**PROBLEM STATEMENT:** Of the lines in the data below, write out exactly those from the one holding "SW1: button (GND, SIG33) -> none" through the one holding "U1: LM339 -> TLV3201", both included.

**INFORMATION SHOWN:**
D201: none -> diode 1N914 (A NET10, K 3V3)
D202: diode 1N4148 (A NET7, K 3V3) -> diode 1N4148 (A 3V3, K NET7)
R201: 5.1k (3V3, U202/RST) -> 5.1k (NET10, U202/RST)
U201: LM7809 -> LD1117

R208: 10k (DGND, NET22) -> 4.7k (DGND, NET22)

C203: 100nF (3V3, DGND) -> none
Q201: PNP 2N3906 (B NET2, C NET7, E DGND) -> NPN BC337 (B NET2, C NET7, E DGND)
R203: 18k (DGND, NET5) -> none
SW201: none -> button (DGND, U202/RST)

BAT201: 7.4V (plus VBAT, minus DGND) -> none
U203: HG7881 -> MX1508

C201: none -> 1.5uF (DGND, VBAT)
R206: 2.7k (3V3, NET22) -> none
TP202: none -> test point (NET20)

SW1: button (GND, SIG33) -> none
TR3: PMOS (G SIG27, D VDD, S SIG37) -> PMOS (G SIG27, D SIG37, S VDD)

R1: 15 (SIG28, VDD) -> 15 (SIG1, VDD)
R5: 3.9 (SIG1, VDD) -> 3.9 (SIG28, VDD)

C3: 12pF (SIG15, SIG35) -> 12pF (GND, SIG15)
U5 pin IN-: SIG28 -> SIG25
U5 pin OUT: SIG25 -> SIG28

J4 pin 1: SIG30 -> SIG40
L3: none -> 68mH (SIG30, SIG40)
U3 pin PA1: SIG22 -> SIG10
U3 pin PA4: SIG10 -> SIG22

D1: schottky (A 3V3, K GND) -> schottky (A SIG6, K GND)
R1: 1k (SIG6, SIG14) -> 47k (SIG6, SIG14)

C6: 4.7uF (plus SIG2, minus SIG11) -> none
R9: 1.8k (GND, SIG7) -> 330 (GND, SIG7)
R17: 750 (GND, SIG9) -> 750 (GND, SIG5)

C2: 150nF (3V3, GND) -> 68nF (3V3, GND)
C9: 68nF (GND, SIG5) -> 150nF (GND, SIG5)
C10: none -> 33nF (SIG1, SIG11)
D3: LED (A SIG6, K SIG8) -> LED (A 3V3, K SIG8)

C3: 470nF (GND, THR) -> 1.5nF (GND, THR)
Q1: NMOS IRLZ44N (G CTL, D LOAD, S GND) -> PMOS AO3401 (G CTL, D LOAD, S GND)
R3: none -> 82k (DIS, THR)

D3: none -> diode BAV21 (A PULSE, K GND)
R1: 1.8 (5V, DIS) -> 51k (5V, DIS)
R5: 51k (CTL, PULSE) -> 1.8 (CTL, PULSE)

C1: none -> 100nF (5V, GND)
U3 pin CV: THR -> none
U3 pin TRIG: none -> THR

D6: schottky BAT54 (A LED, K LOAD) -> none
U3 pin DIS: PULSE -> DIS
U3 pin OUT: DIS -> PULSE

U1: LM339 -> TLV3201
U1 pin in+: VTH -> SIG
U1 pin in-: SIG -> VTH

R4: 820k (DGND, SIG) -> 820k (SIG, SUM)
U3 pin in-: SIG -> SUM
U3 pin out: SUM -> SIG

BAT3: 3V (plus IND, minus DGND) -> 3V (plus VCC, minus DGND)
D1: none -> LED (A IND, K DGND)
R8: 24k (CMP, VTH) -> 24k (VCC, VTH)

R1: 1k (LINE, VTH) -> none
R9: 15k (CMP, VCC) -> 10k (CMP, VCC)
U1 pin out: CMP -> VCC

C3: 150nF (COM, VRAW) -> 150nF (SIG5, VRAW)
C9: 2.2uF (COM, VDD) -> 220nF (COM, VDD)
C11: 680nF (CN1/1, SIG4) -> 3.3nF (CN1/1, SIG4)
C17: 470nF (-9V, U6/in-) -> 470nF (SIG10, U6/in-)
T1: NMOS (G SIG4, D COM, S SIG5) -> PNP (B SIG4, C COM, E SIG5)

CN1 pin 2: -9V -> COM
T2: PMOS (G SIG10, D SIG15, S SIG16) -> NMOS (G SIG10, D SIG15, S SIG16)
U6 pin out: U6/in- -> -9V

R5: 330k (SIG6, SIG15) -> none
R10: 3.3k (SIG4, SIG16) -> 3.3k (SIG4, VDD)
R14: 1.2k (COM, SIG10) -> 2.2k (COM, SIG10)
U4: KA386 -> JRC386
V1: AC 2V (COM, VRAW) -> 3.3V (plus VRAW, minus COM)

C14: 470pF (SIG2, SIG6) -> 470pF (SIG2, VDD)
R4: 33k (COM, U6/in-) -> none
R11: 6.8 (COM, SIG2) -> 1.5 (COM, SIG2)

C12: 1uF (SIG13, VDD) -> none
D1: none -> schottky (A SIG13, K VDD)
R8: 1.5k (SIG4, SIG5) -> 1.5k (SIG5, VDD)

**REPLY:**
SW1: button (GND, SIG33) -> none
TR3: PMOS (G SIG27, D VDD, S SIG37) -> PMOS (G SIG27, D SIG37, S VDD)

R1: 15 (SIG28, VDD) -> 15 (SIG1, VDD)
R5: 3.9 (SIG1, VDD) -> 3.9 (SIG28, VDD)

C3: 12pF (SIG15, SIG35) -> 12pF (GND, SIG15)
U5 pin IN-: SIG28 -> SIG25
U5 pin OUT: SIG25 -> SIG28

J4 pin 1: SIG30 -> SIG40
L3: none -> 68mH (SIG30, SIG40)
U3 pin PA1: SIG22 -> SIG10
U3 pin PA4: SIG10 -> SIG22

D1: schottky (A 3V3, K GND) -> schottky (A SIG6, K GND)
R1: 1k (SIG6, SIG14) -> 47k (SIG6, SIG14)

C6: 4.7uF (plus SIG2, minus SIG11) -> none
R9: 1.8k (GND, SIG7) -> 330 (GND, SIG7)
R17: 750 (GND, SIG9) -> 750 (GND, SIG5)

C2: 150nF (3V3, GND) -> 68nF (3V3, GND)
C9: 68nF (GND, SIG5) -> 150nF (GND, SIG5)
C10: none -> 33nF (SIG1, SIG11)
D3: LED (A SIG6, K SIG8) -> LED (A 3V3, K SIG8)

C3: 470nF (GND, THR) -> 1.5nF (GND, THR)
Q1: NMOS IRLZ44N (G CTL, D LOAD, S GND) -> PMOS AO3401 (G CTL, D LOAD, S GND)
R3: none -> 82k (DIS, THR)

D3: none -> diode BAV21 (A PULSE, K GND)
R1: 1.8 (5V, DIS) -> 51k (5V, DIS)
R5: 51k (CTL, PULSE) -> 1.8 (CTL, PULSE)

C1: none -> 100nF (5V, GND)
U3 pin CV: THR -> none
U3 pin TRIG: none -> THR

D6: schottky BAT54 (A LED, K LOAD) -> none
U3 pin DIS: PULSE -> DIS
U3 pin OUT: DIS -> PULSE

U1: LM339 -> TLV3201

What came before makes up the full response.